Extracted records
- Opening Delimiter -

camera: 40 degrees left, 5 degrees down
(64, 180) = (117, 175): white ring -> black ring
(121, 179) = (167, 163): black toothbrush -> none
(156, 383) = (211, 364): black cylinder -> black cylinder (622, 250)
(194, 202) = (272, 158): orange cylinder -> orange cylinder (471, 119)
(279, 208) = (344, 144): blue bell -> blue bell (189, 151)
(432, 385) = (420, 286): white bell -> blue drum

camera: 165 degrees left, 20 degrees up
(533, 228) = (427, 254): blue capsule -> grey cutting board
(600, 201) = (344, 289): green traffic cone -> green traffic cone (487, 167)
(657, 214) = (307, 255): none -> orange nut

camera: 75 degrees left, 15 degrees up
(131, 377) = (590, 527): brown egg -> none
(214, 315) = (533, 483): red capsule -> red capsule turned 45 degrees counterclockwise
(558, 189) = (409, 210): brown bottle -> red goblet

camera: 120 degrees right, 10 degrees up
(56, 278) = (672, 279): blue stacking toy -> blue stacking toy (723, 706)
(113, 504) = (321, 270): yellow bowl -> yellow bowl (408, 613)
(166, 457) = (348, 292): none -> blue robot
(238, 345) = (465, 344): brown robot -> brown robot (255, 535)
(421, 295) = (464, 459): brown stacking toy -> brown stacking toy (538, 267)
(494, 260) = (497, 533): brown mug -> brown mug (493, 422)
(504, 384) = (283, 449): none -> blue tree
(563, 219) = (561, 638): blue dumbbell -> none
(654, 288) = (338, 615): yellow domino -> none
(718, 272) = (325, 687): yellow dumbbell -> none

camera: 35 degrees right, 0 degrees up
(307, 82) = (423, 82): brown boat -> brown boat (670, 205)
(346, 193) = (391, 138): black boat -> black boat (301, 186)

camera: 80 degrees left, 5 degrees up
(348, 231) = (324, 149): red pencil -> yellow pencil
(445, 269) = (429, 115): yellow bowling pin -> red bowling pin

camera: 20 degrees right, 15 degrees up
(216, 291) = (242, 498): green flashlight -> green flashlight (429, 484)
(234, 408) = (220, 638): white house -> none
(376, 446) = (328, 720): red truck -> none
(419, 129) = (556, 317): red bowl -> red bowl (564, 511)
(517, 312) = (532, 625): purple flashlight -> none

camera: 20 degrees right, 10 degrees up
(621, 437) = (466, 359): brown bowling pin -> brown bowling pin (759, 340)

- Closing Delimiter -

__Task details__
Filter the records above for the string "capsule" and copy each matching line.

__Task result__
(533, 228) = (427, 254): blue capsule -> grey cutting board
(214, 315) = (533, 483): red capsule -> red capsule turned 45 degrees counterclockwise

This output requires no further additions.